((

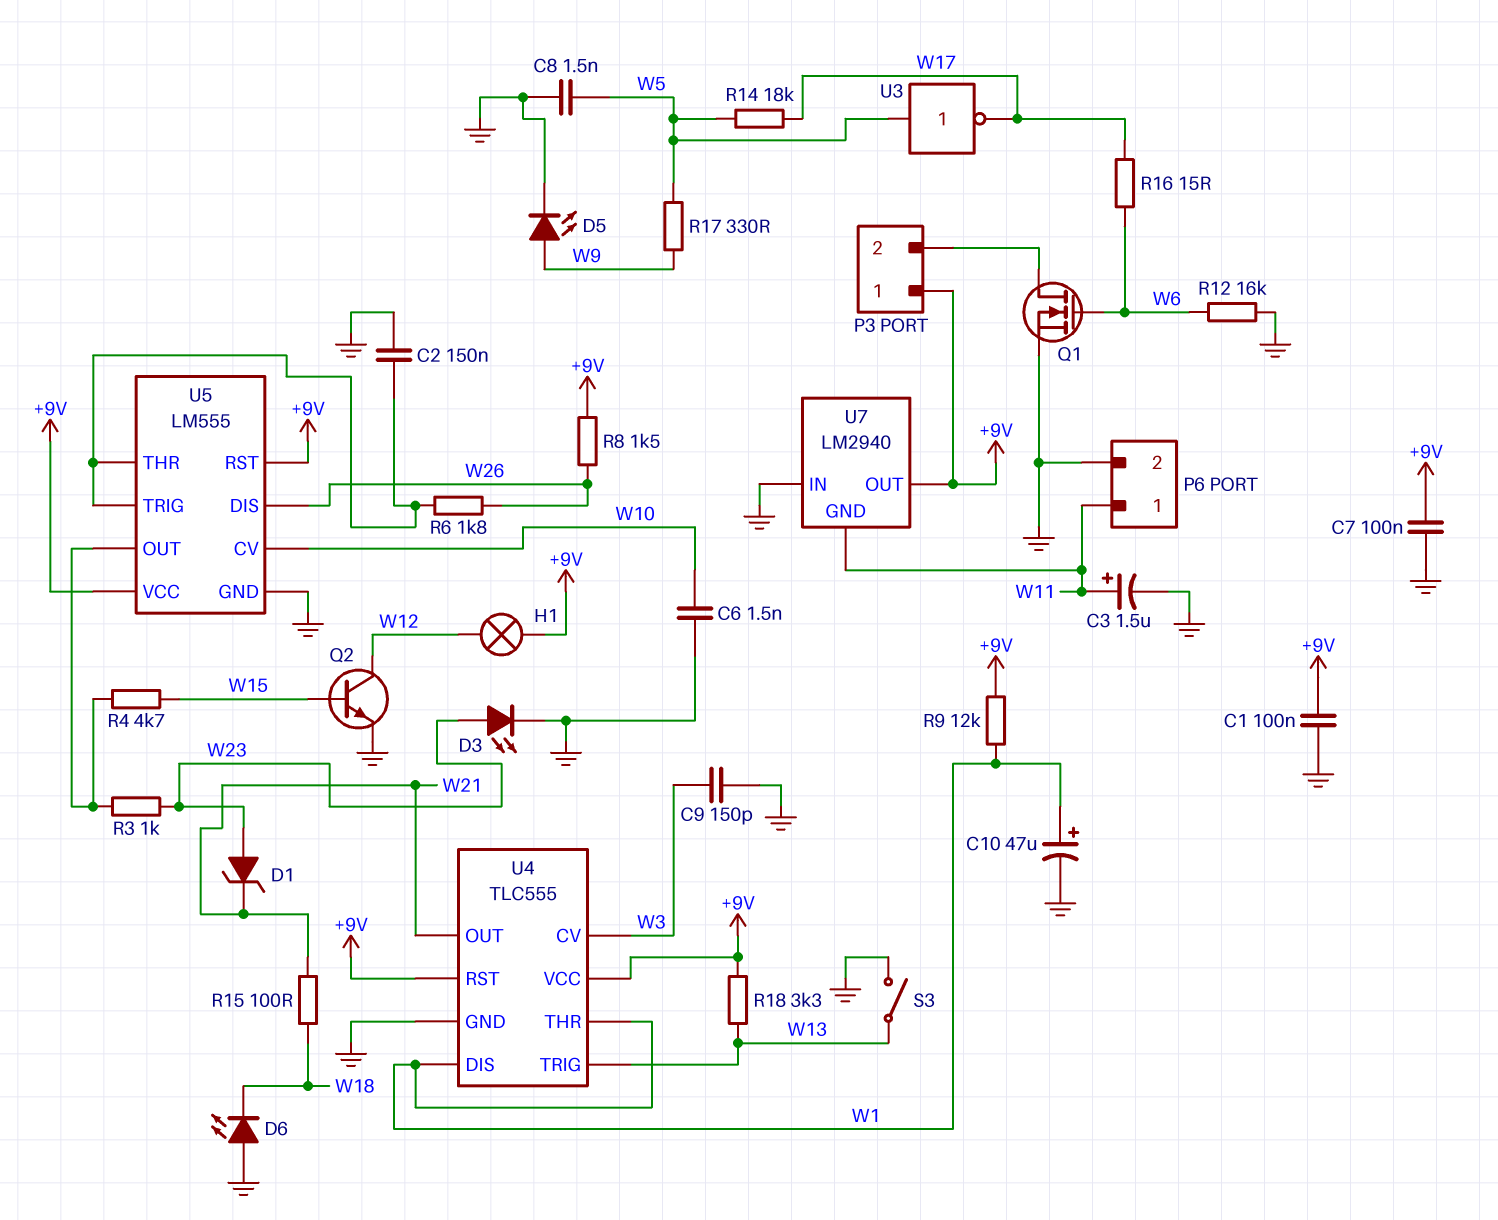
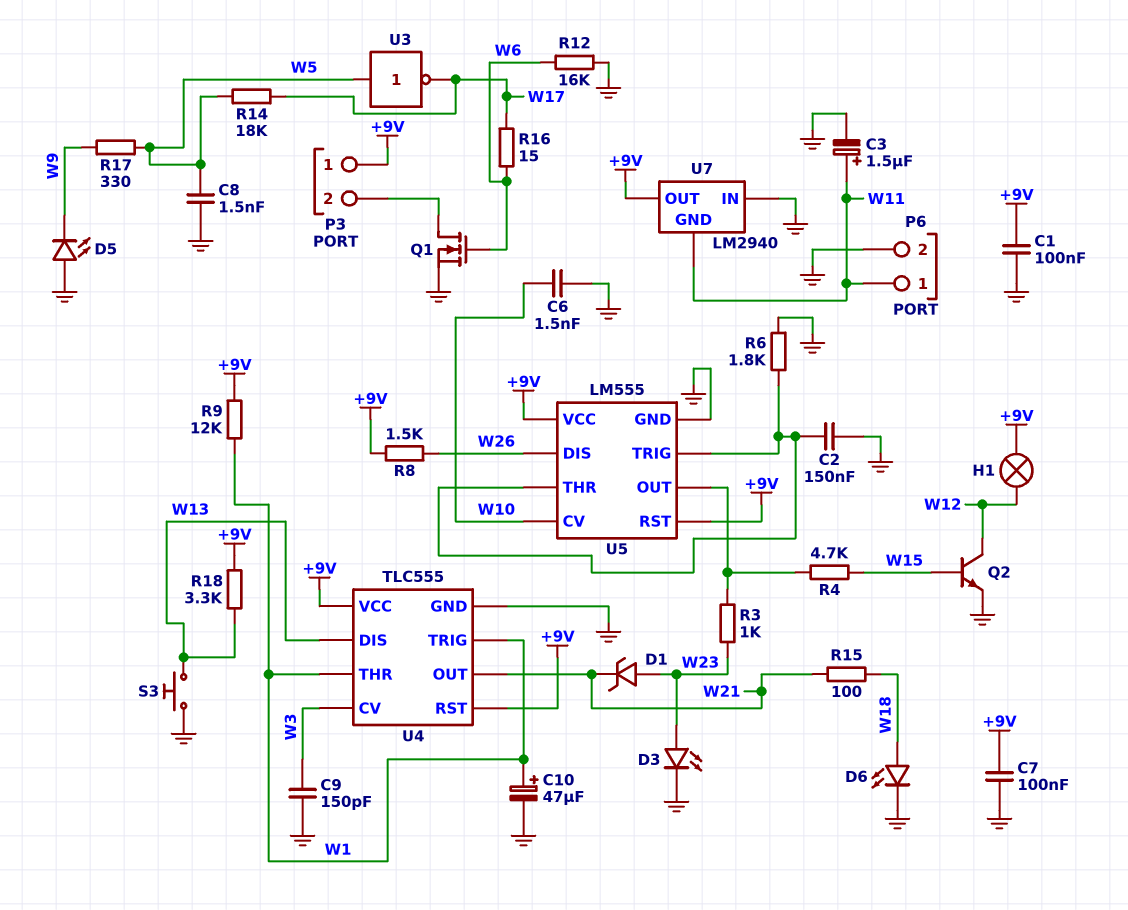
D5: LED (A W9, K GND) -> LED (A GND, K W9)
D6: LED (A GND, K W18) -> LED (A W18, K GND)
R6: 1.8k (U5/THR, W26) -> 1.8k (GND, U5/THR)
S3: switch (GND, W13) -> button (GND, W13)
U4 pin DIS: W1 -> W13
U4 pin TRIG: W13 -> W1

))

YOUR OBJECTIVE: Nothing but the records themselves, exact and complete, should be returned; leave the pictures out.

RESPONSE TO THIS TASK:
D5: LED (A W9, K GND) -> LED (A GND, K W9)
D6: LED (A GND, K W18) -> LED (A W18, K GND)
R6: 1.8k (U5/THR, W26) -> 1.8k (GND, U5/THR)
S3: switch (GND, W13) -> button (GND, W13)
U4 pin DIS: W1 -> W13
U4 pin TRIG: W13 -> W1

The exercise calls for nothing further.